**What is expected**
Could you set down only the lines from the one including "TEMP: LM35 -> DS18B20" to the end of the records below, inclusive and exact, leaving pictures out?

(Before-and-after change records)
◇ ◇ ◇ ◇ ◇ ◇ ◇

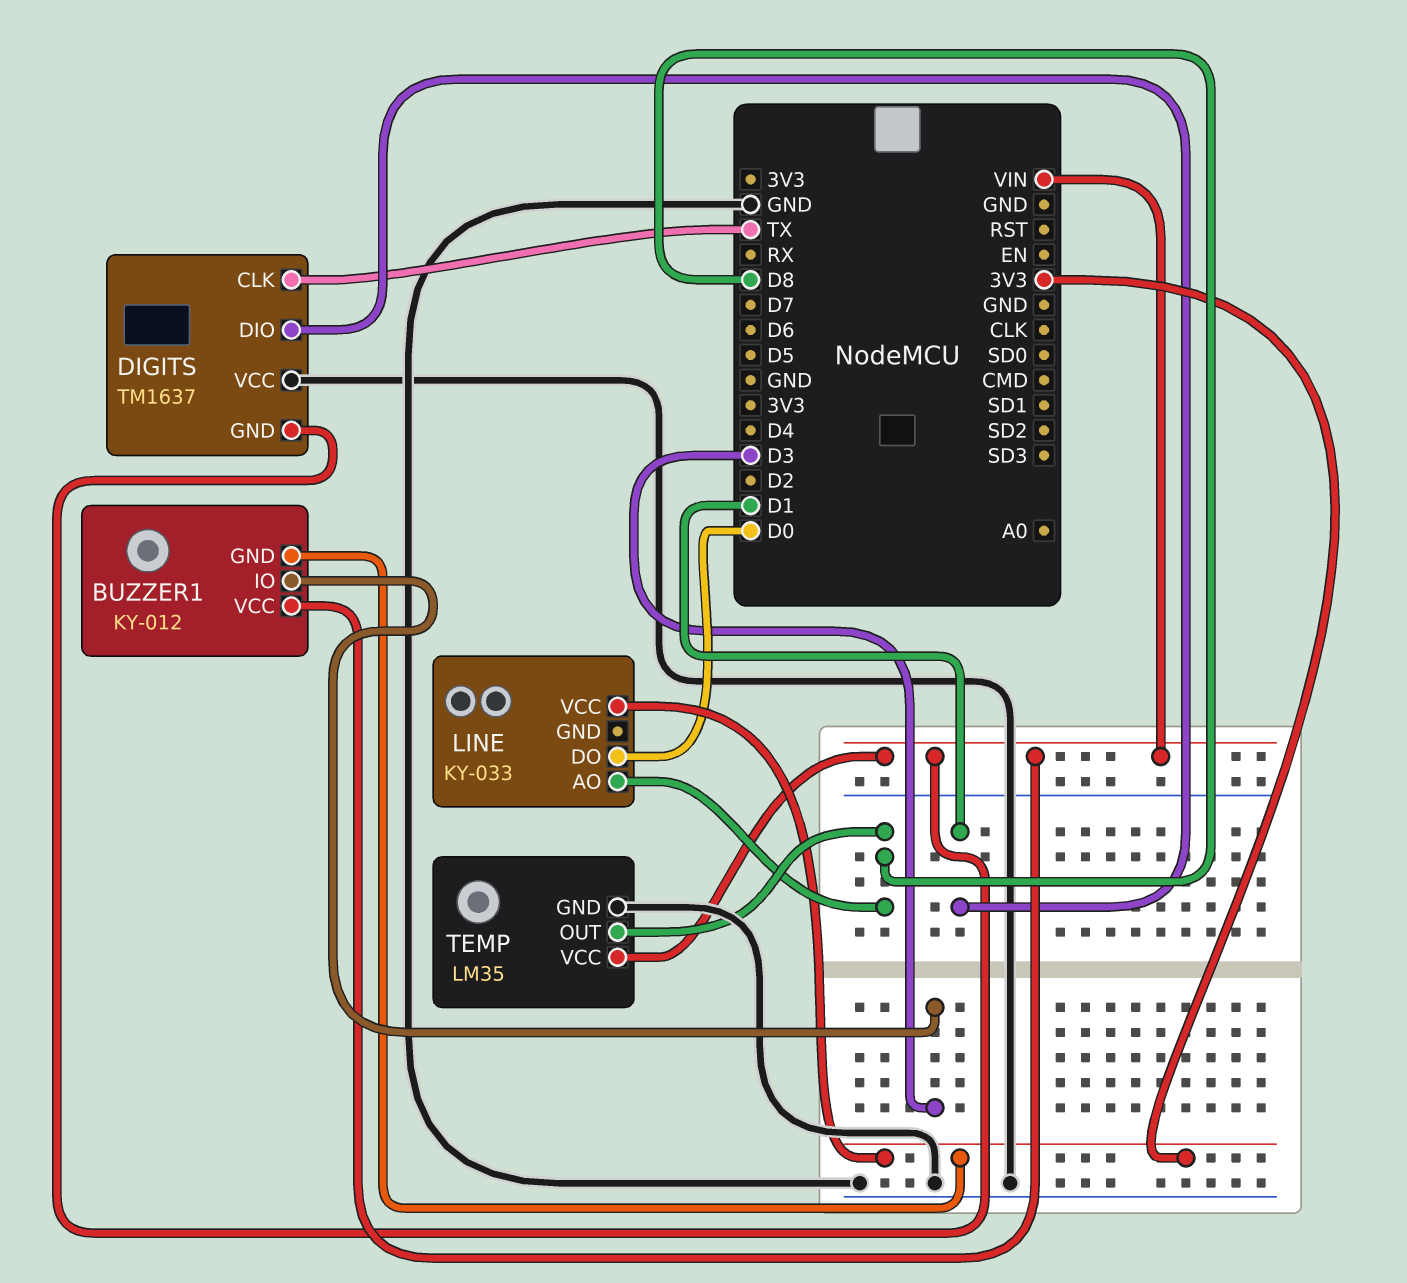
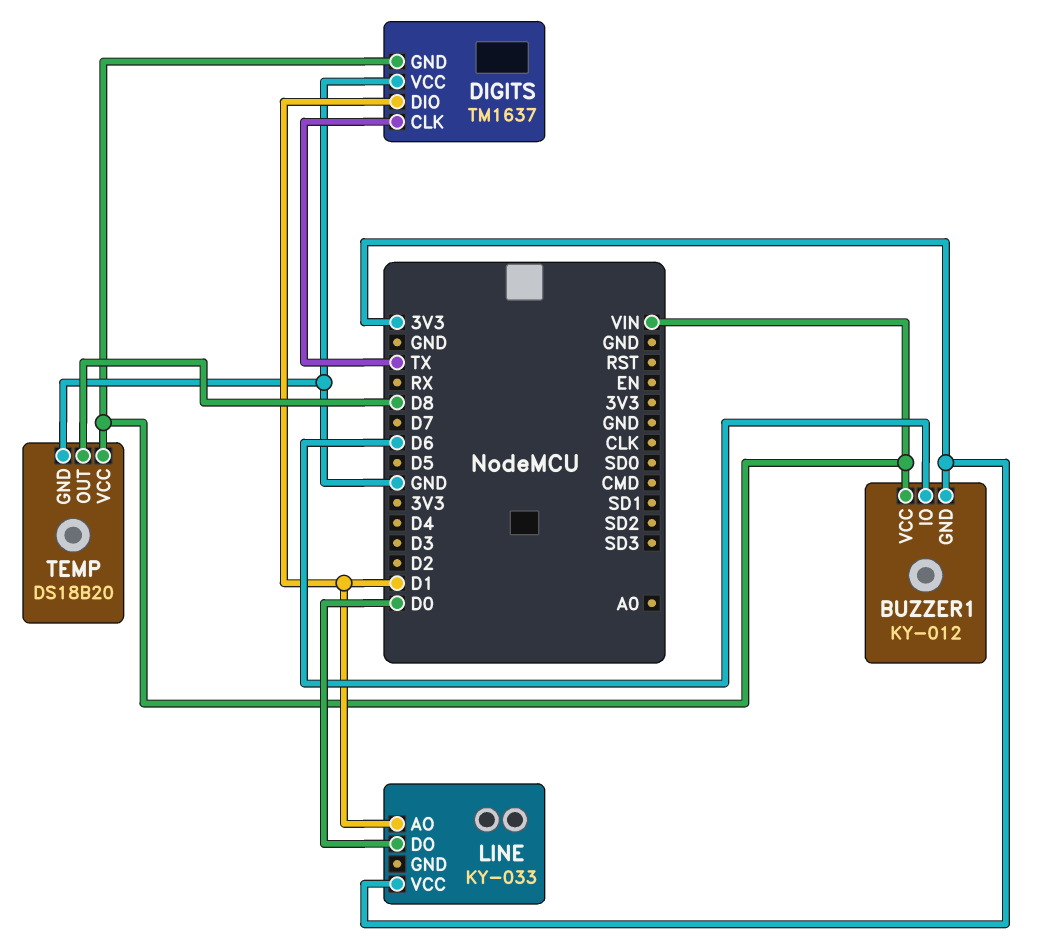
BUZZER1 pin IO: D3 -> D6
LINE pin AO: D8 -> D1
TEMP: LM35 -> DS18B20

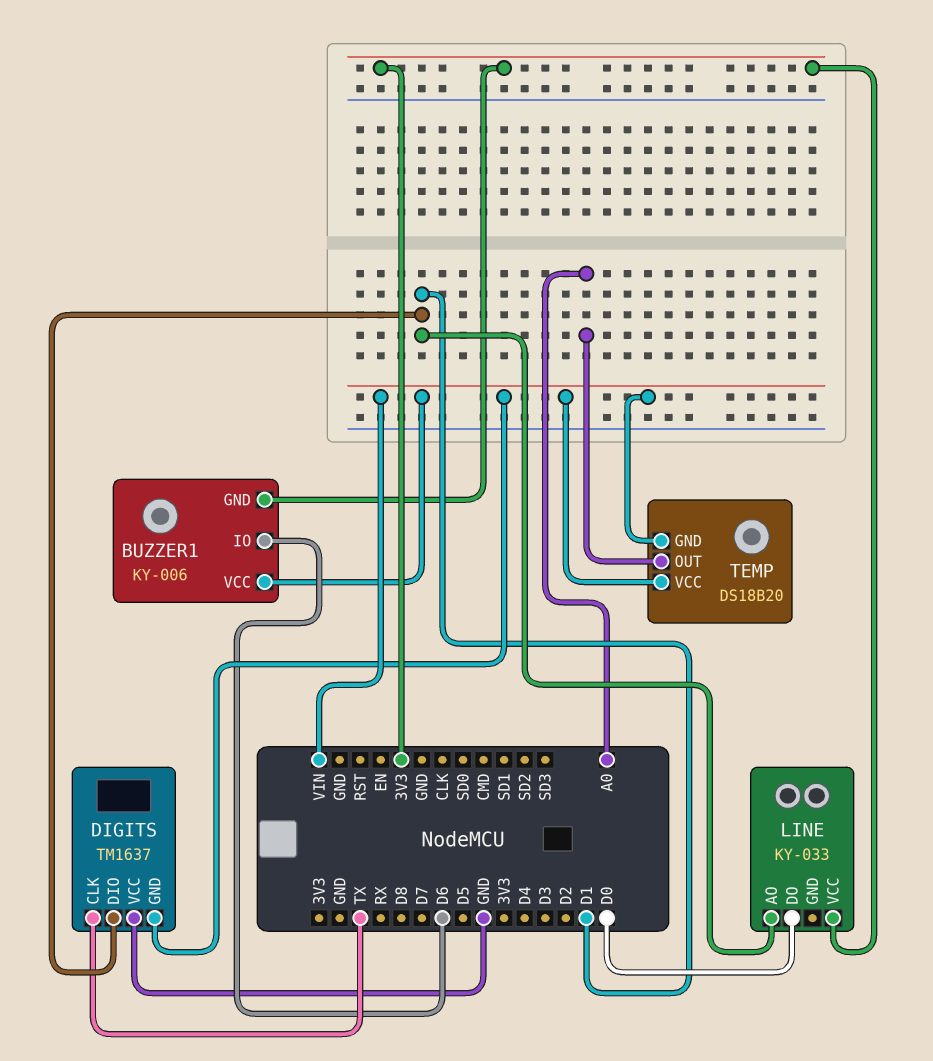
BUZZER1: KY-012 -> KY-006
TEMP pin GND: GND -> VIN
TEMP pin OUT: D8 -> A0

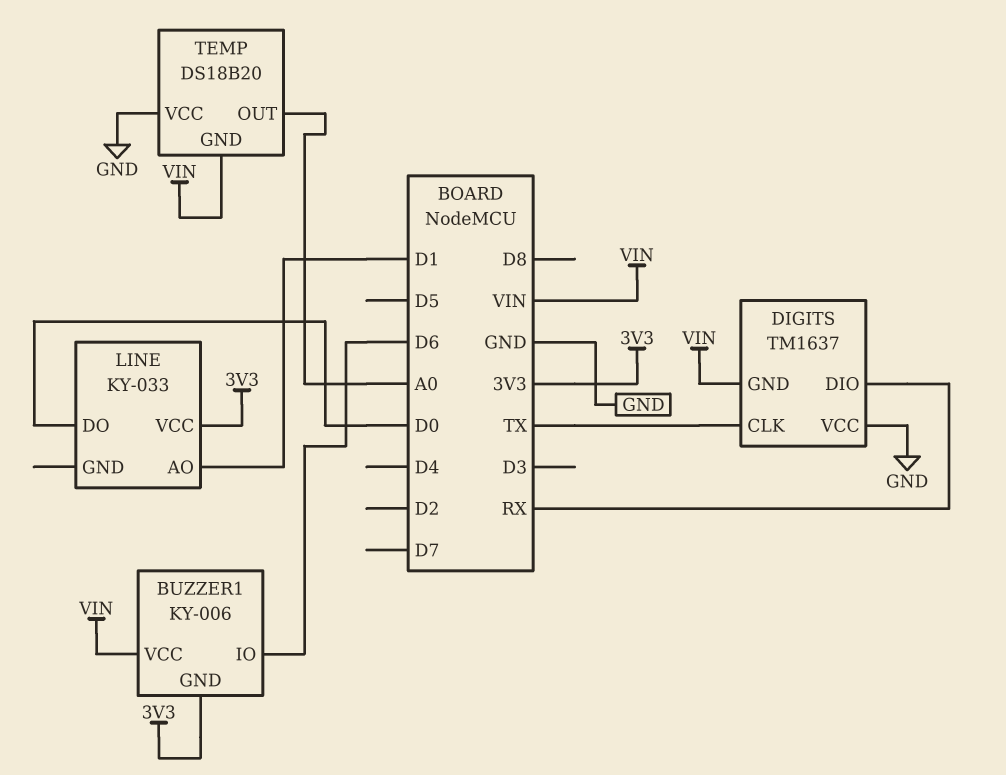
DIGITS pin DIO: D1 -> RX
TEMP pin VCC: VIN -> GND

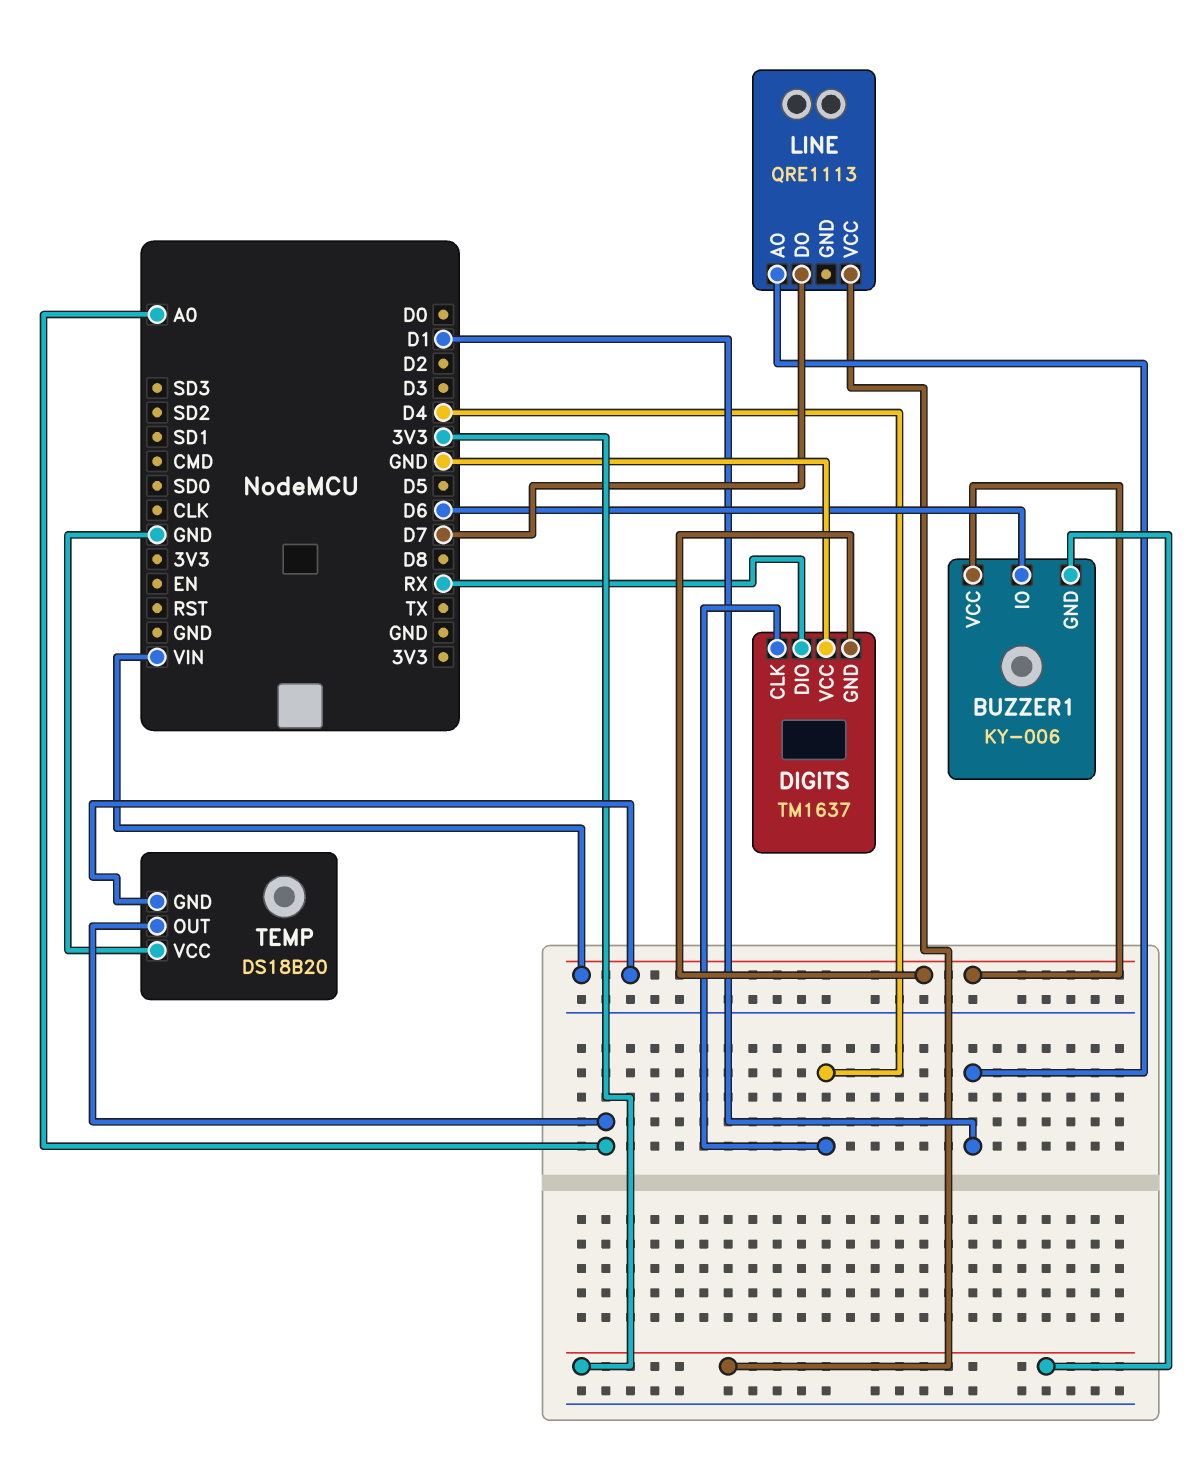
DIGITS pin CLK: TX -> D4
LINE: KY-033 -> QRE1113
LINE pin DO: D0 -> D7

◇ ◇ ◇ ◇ ◇ ◇ ◇

**Answer to the problem**
TEMP: LM35 -> DS18B20

BUZZER1: KY-012 -> KY-006
TEMP pin GND: GND -> VIN
TEMP pin OUT: D8 -> A0

DIGITS pin DIO: D1 -> RX
TEMP pin VCC: VIN -> GND

DIGITS pin CLK: TX -> D4
LINE: KY-033 -> QRE1113
LINE pin DO: D0 -> D7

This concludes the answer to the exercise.